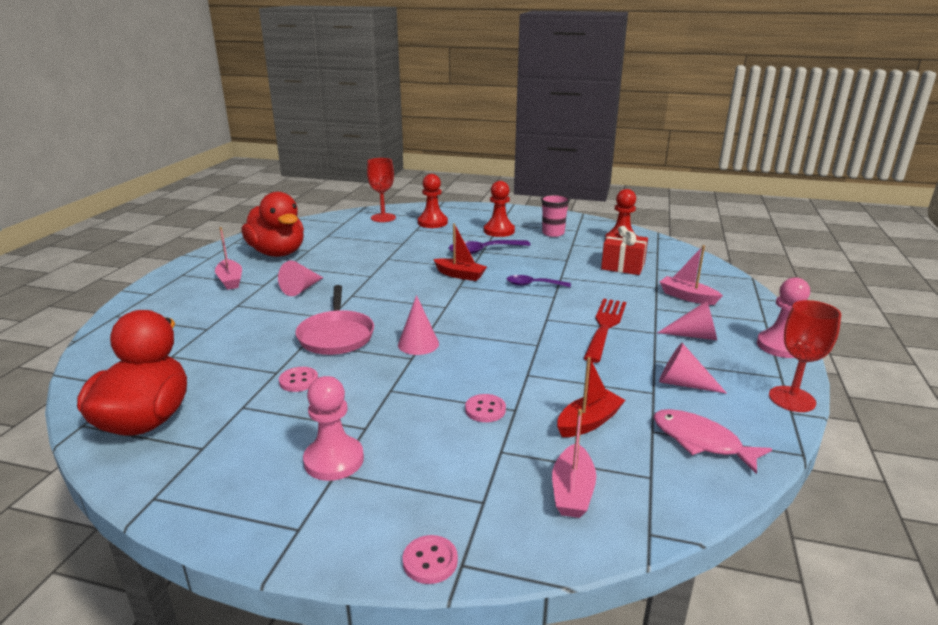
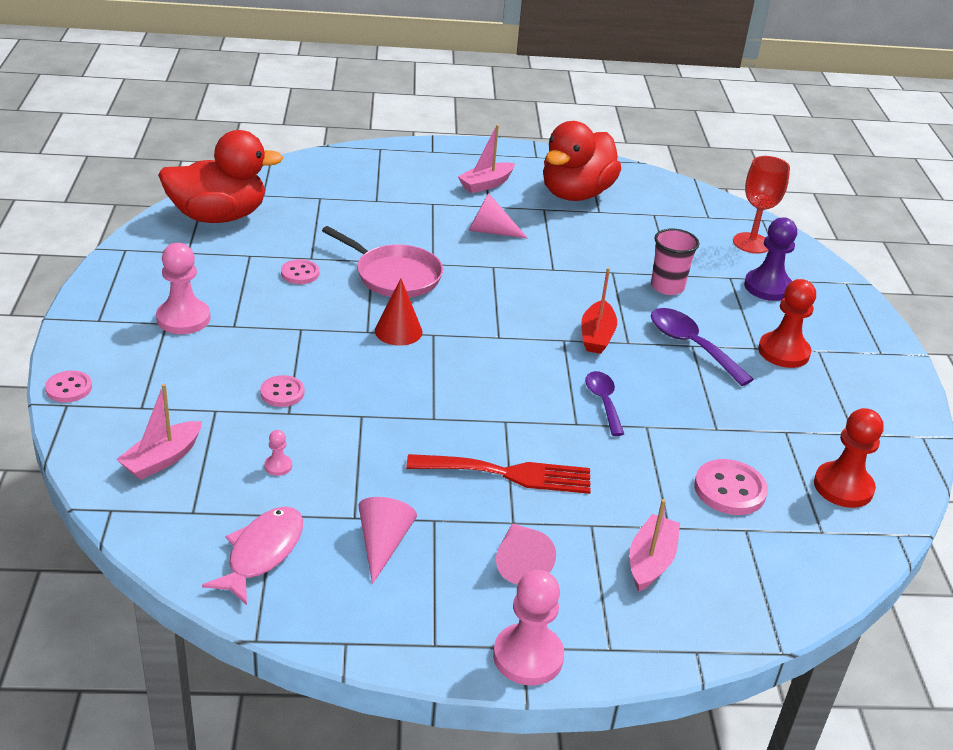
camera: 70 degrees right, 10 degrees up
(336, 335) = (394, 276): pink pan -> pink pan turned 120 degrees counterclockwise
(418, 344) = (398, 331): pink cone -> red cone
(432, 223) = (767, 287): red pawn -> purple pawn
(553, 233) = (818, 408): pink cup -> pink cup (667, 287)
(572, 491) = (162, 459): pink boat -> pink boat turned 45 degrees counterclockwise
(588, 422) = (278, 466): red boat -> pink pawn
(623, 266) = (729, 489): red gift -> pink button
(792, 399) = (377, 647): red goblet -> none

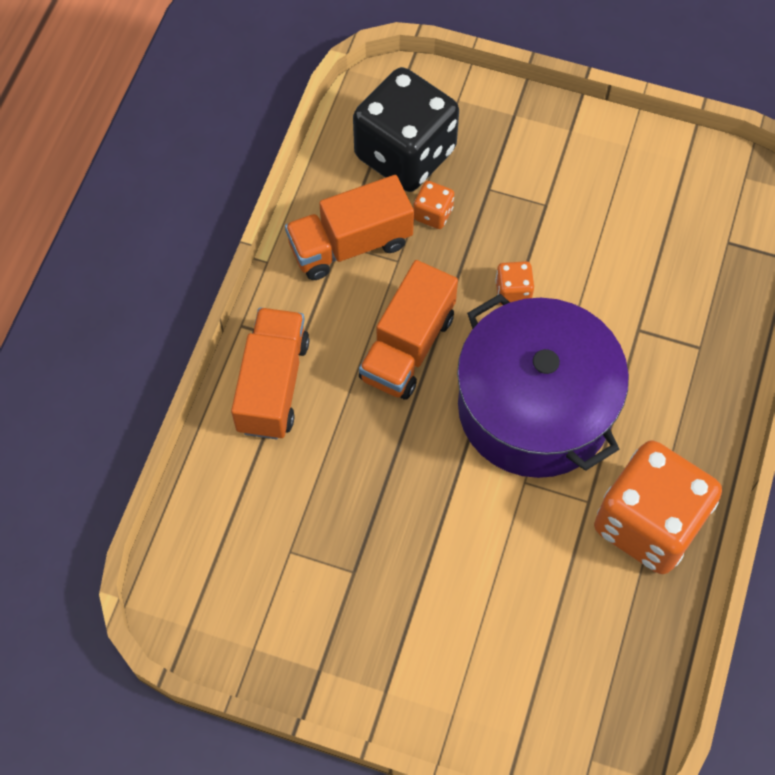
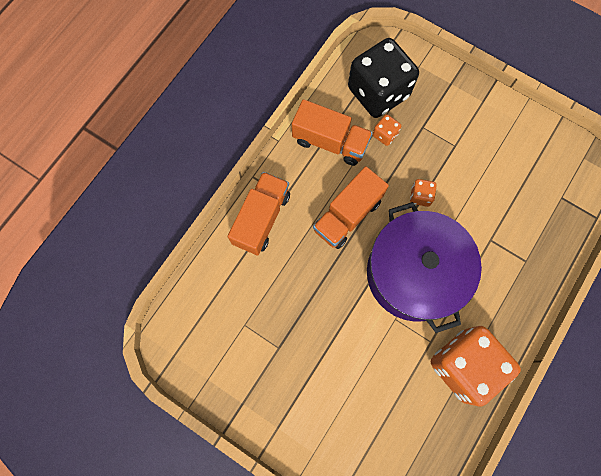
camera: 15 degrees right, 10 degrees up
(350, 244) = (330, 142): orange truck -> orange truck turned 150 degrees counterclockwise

» Problem
Could you write out only the lines of the listing above from the one that contains "camera: 15 degrees right, 10 degrees up" through its final line, exactly and inclusive?

» Worked solution
camera: 15 degrees right, 10 degrees up
(350, 244) = (330, 142): orange truck -> orange truck turned 150 degrees counterclockwise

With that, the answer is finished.